**EXTRACTED DATA**
——————————
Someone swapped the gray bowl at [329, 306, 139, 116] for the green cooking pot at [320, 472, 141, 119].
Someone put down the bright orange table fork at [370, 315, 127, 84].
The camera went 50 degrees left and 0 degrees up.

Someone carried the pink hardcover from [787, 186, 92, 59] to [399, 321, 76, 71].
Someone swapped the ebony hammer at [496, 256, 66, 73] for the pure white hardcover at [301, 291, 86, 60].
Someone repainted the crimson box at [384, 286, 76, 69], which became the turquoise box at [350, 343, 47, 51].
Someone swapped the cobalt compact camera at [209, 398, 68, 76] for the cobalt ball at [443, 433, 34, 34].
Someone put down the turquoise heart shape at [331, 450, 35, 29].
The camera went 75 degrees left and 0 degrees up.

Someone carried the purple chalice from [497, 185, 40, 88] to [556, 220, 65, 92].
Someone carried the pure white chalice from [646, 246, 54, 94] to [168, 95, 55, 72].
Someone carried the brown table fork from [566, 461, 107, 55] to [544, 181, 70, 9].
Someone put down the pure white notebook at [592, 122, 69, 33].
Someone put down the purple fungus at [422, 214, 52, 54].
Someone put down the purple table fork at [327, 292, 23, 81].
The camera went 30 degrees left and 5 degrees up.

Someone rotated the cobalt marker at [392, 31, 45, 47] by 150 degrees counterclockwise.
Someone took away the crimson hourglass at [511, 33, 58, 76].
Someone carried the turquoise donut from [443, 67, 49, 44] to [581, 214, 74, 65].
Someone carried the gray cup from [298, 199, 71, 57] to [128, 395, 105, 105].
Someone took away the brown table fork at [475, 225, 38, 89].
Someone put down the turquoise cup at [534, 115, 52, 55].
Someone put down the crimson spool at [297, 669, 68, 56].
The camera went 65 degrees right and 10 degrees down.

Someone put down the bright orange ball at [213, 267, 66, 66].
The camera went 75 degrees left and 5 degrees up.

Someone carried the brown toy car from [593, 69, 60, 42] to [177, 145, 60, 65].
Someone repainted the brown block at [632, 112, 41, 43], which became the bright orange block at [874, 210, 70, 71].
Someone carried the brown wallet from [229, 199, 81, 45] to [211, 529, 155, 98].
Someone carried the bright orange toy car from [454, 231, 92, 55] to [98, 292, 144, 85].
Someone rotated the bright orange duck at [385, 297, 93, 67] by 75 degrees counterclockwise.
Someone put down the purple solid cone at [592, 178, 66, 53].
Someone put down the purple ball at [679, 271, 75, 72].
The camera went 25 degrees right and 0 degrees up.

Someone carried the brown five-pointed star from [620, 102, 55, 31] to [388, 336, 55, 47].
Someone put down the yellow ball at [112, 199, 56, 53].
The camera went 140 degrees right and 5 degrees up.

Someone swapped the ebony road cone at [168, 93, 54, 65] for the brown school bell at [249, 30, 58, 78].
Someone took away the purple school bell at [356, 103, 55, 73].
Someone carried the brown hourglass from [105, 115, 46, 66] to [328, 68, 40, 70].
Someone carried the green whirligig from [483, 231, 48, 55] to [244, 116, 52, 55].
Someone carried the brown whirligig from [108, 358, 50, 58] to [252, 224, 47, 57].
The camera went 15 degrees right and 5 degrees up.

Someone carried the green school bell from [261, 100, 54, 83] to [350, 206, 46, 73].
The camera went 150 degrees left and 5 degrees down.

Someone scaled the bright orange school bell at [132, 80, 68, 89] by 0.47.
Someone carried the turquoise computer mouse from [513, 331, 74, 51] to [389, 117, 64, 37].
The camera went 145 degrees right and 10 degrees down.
——————————
Where the line with "Someone carried the pure" ends, your copy should end too; please return exactly the lines from the first line of the data through it.

Someone swapped the gray bowl at [329, 306, 139, 116] for the green cooking pot at [320, 472, 141, 119].
Someone put down the bright orange table fork at [370, 315, 127, 84].
The camera went 50 degrees left and 0 degrees up.

Someone carried the pink hardcover from [787, 186, 92, 59] to [399, 321, 76, 71].
Someone swapped the ebony hammer at [496, 256, 66, 73] for the pure white hardcover at [301, 291, 86, 60].
Someone repainted the crimson box at [384, 286, 76, 69], which became the turquoise box at [350, 343, 47, 51].
Someone swapped the cobalt compact camera at [209, 398, 68, 76] for the cobalt ball at [443, 433, 34, 34].
Someone put down the turquoise heart shape at [331, 450, 35, 29].
The camera went 75 degrees left and 0 degrees up.

Someone carried the purple chalice from [497, 185, 40, 88] to [556, 220, 65, 92].
Someone carried the pure white chalice from [646, 246, 54, 94] to [168, 95, 55, 72].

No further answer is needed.